> **Your assignment**: Omit every picture, then return the listing verbatim.

[Opening Source material section]

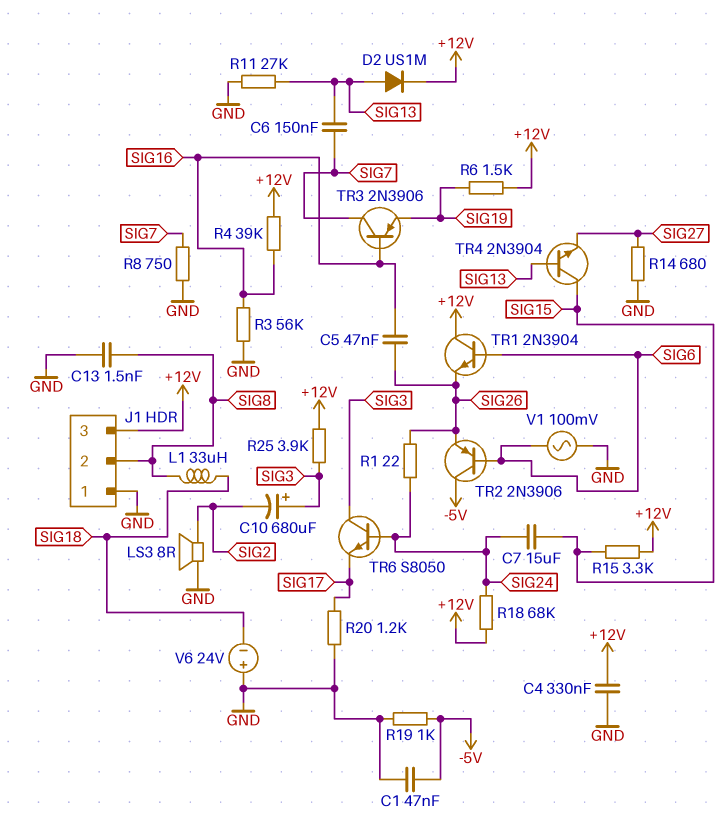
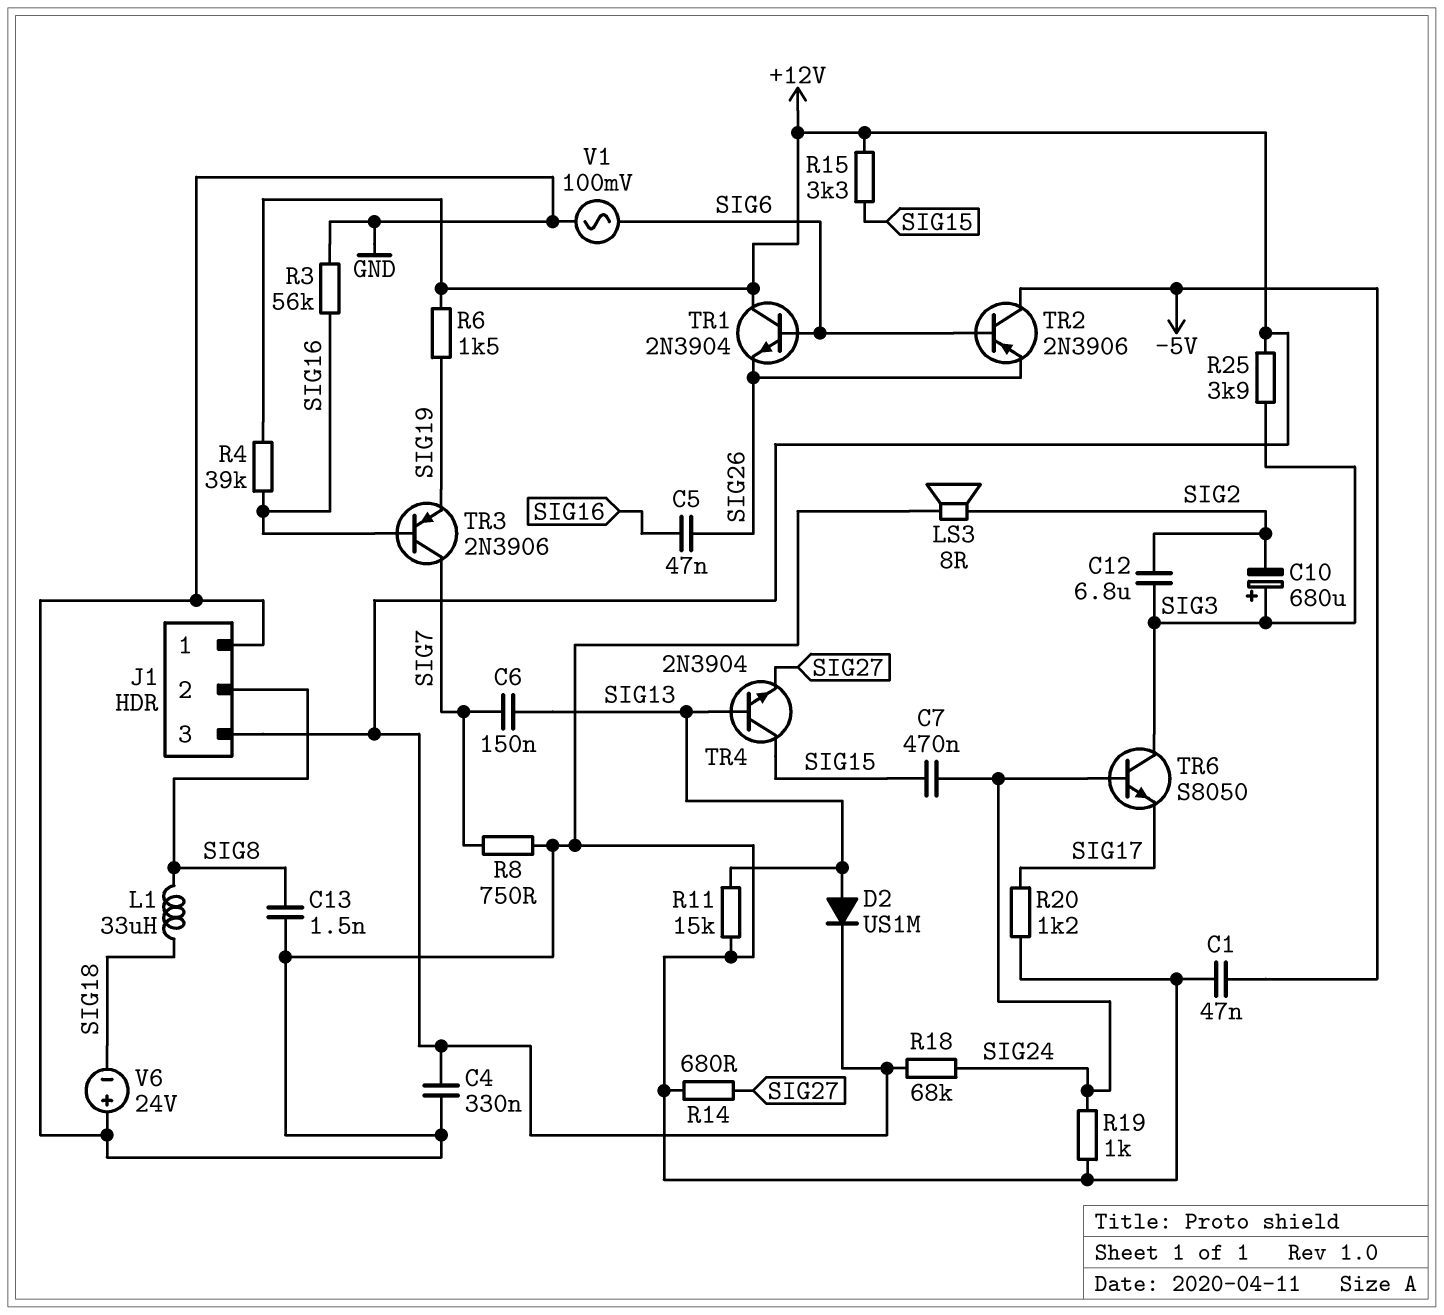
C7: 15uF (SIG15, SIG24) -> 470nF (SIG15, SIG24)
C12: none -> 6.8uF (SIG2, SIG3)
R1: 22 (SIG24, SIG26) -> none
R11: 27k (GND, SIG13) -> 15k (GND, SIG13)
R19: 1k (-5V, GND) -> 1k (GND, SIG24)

[Closing Source material section]

> **Problem solution**:
C7: 15uF (SIG15, SIG24) -> 470nF (SIG15, SIG24)
C12: none -> 6.8uF (SIG2, SIG3)
R1: 22 (SIG24, SIG26) -> none
R11: 27k (GND, SIG13) -> 15k (GND, SIG13)
R19: 1k (-5V, GND) -> 1k (GND, SIG24)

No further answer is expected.